_EXERCISE DIRECTIONS_
Copy the data below word for word, keeping every line in its original order.

------ AVAILABLE DATA ------

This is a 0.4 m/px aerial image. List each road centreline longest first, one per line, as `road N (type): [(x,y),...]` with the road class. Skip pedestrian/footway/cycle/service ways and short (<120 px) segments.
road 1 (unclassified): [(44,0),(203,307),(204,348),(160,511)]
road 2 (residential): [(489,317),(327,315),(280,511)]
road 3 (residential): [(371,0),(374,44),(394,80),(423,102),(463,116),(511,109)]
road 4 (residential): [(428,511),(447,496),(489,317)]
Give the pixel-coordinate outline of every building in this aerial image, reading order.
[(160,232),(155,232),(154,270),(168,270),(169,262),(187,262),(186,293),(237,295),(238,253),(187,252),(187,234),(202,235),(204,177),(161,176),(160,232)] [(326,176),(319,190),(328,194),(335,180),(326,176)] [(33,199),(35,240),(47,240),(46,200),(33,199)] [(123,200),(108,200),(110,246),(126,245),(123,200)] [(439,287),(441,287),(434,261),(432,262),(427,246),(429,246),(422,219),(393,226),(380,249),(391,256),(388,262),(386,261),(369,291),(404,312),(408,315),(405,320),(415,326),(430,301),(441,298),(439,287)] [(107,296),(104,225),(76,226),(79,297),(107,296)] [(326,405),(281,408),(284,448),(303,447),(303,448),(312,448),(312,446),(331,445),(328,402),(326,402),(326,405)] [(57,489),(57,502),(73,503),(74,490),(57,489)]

------

_THE ANSWER_
This is a 0.4 m/px aerial image. List each road centreline longest first, one per line, as `road N (type): [(x,y),...]` with the road class. Skip pedestrian/footway/cycle/service ways and short (<120 px) segments.
road 1 (unclassified): [(44,0),(203,307),(204,348),(160,511)]
road 2 (residential): [(489,317),(327,315),(280,511)]
road 3 (residential): [(371,0),(374,44),(394,80),(423,102),(463,116),(511,109)]
road 4 (residential): [(428,511),(447,496),(489,317)]
Give the pixel-coordinate outline of every building in this aerial image, reading order.
[(160,232),(155,232),(154,270),(168,270),(169,262),(187,262),(186,293),(237,295),(238,253),(187,252),(187,234),(202,235),(204,177),(161,176),(160,232)] [(326,176),(319,190),(328,194),(335,180),(326,176)] [(33,199),(35,240),(47,240),(46,200),(33,199)] [(123,200),(108,200),(110,246),(126,245),(123,200)] [(439,287),(441,287),(434,261),(432,262),(427,246),(429,246),(422,219),(393,226),(380,249),(391,256),(388,262),(386,261),(369,291),(404,312),(408,315),(405,320),(415,326),(430,301),(441,298),(439,287)] [(107,296),(104,225),(76,226),(79,297),(107,296)] [(326,405),(281,408),(284,448),(303,447),(303,448),(312,448),(312,446),(331,445),(328,402),(326,402),(326,405)] [(57,489),(57,502),(73,503),(74,490),(57,489)]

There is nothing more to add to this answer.